··· Exercise data

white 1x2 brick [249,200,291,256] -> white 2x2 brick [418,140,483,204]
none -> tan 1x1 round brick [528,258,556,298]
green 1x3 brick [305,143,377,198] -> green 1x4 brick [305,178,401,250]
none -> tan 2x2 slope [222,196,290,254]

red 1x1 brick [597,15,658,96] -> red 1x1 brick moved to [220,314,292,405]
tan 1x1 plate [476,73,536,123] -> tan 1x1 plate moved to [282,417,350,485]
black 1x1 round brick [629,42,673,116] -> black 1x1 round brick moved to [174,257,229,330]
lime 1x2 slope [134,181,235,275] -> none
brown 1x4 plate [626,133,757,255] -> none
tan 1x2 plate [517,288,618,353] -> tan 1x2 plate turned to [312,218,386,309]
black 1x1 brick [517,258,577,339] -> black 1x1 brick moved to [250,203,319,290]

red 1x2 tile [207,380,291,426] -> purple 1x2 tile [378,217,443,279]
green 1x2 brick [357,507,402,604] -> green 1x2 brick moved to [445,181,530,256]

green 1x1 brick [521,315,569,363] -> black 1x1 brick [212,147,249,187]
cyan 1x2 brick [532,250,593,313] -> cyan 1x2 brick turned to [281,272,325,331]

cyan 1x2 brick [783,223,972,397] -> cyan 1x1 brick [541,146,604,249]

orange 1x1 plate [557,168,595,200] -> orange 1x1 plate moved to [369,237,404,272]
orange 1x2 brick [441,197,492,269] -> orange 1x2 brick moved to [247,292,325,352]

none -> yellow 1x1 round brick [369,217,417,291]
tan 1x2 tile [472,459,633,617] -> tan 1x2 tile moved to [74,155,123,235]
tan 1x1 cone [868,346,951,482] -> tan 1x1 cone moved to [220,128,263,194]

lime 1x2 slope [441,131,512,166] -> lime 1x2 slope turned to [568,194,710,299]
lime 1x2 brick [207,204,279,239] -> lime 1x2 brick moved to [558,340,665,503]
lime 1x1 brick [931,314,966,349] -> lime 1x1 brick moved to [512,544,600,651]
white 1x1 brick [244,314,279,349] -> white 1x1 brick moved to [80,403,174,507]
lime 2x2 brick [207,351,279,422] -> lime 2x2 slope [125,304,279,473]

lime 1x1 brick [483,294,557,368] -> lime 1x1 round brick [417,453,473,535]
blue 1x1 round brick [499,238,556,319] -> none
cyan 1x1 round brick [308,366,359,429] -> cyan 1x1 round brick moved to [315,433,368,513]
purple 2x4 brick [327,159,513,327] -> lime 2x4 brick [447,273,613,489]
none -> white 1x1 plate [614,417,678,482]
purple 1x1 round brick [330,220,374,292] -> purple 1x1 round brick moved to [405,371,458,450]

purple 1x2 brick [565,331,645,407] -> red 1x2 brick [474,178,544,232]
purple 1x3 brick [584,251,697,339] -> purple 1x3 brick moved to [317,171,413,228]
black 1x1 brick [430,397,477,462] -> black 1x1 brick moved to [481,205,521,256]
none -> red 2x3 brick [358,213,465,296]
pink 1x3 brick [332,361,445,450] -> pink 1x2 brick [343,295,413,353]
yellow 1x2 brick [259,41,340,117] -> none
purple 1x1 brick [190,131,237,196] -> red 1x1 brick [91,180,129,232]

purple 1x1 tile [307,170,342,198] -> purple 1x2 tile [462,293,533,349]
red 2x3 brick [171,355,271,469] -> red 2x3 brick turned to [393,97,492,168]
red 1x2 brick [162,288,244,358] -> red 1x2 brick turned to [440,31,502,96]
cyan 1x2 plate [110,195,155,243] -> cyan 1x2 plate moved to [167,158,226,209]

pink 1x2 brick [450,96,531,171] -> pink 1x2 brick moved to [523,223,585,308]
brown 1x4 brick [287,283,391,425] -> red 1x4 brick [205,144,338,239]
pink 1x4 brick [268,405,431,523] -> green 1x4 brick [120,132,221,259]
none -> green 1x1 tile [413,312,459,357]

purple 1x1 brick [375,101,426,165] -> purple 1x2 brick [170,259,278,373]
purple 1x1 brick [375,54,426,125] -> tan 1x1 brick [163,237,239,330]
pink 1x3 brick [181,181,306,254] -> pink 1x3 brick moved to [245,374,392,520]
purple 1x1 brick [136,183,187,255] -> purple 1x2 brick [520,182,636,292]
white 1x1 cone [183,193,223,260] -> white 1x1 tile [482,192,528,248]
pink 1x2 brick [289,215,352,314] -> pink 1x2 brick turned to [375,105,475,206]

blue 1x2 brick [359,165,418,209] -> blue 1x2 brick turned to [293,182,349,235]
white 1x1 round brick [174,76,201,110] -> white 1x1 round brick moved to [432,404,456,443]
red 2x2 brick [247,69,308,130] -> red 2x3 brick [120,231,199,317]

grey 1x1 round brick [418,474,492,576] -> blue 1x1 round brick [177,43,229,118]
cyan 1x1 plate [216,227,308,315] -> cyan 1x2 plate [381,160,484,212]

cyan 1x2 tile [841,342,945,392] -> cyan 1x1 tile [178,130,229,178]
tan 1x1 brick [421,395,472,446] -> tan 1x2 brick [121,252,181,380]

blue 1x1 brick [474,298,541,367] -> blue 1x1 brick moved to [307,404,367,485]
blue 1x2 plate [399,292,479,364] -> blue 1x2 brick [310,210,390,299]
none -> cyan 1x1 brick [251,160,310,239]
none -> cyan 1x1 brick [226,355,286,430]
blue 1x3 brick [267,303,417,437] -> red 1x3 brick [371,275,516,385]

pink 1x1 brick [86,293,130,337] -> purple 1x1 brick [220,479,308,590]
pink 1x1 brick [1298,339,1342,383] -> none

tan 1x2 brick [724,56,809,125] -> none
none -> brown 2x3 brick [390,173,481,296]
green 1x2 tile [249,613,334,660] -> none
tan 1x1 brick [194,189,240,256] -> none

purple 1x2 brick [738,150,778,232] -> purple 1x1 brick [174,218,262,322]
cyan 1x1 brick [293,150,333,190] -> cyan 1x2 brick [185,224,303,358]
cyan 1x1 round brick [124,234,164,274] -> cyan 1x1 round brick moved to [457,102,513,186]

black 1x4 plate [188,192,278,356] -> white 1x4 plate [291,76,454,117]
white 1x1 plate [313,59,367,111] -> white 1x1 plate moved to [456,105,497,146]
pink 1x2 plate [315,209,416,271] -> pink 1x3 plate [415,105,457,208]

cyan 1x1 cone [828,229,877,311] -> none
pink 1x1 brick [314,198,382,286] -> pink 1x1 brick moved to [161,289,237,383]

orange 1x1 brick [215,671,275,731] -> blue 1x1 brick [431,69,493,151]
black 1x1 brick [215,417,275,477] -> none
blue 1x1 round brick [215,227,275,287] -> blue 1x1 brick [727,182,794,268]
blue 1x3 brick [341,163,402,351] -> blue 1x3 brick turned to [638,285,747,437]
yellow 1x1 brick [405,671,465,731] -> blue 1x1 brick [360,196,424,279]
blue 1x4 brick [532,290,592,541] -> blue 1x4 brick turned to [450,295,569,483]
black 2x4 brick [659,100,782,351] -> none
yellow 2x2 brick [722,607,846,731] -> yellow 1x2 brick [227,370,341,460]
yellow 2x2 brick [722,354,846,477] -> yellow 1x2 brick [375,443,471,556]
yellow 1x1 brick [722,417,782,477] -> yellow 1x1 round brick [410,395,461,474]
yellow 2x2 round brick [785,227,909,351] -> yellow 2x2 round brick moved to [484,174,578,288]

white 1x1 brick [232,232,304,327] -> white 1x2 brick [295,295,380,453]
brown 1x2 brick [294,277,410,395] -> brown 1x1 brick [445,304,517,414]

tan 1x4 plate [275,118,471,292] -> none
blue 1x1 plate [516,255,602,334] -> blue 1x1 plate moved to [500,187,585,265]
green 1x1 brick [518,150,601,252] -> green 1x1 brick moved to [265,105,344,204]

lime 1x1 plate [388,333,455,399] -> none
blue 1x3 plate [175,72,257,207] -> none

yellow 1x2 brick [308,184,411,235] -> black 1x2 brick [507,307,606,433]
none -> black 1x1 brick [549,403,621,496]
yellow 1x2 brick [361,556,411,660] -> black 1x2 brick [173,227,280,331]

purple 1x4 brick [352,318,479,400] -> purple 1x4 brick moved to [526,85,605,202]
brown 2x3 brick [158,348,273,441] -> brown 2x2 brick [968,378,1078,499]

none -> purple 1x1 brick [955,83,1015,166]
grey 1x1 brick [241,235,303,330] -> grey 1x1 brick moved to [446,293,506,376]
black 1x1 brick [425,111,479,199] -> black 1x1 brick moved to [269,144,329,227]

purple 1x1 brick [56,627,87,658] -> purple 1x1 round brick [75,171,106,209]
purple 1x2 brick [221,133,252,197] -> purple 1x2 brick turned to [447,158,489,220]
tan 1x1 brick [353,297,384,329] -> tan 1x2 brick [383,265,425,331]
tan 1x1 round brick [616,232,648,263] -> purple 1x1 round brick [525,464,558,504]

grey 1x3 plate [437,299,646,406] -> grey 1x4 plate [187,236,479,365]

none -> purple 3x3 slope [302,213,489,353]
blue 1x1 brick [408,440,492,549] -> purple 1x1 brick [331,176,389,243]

······

• Aim of the exercise:
With the line that has "blue 1x3 brick [267,303,417,437]" as the first and the line that has "yellow 1x1 brick [405,671,465,731]" as the last, repeat exactly that run of lines above and no more.

• Result of the exercise:
blue 1x3 brick [267,303,417,437] -> red 1x3 brick [371,275,516,385]

pink 1x1 brick [86,293,130,337] -> purple 1x1 brick [220,479,308,590]
pink 1x1 brick [1298,339,1342,383] -> none

tan 1x2 brick [724,56,809,125] -> none
none -> brown 2x3 brick [390,173,481,296]
green 1x2 tile [249,613,334,660] -> none
tan 1x1 brick [194,189,240,256] -> none

purple 1x2 brick [738,150,778,232] -> purple 1x1 brick [174,218,262,322]
cyan 1x1 brick [293,150,333,190] -> cyan 1x2 brick [185,224,303,358]
cyan 1x1 round brick [124,234,164,274] -> cyan 1x1 round brick moved to [457,102,513,186]

black 1x4 plate [188,192,278,356] -> white 1x4 plate [291,76,454,117]
white 1x1 plate [313,59,367,111] -> white 1x1 plate moved to [456,105,497,146]
pink 1x2 plate [315,209,416,271] -> pink 1x3 plate [415,105,457,208]

cyan 1x1 cone [828,229,877,311] -> none
pink 1x1 brick [314,198,382,286] -> pink 1x1 brick moved to [161,289,237,383]

orange 1x1 brick [215,671,275,731] -> blue 1x1 brick [431,69,493,151]
black 1x1 brick [215,417,275,477] -> none
blue 1x1 round brick [215,227,275,287] -> blue 1x1 brick [727,182,794,268]
blue 1x3 brick [341,163,402,351] -> blue 1x3 brick turned to [638,285,747,437]
yellow 1x1 brick [405,671,465,731] -> blue 1x1 brick [360,196,424,279]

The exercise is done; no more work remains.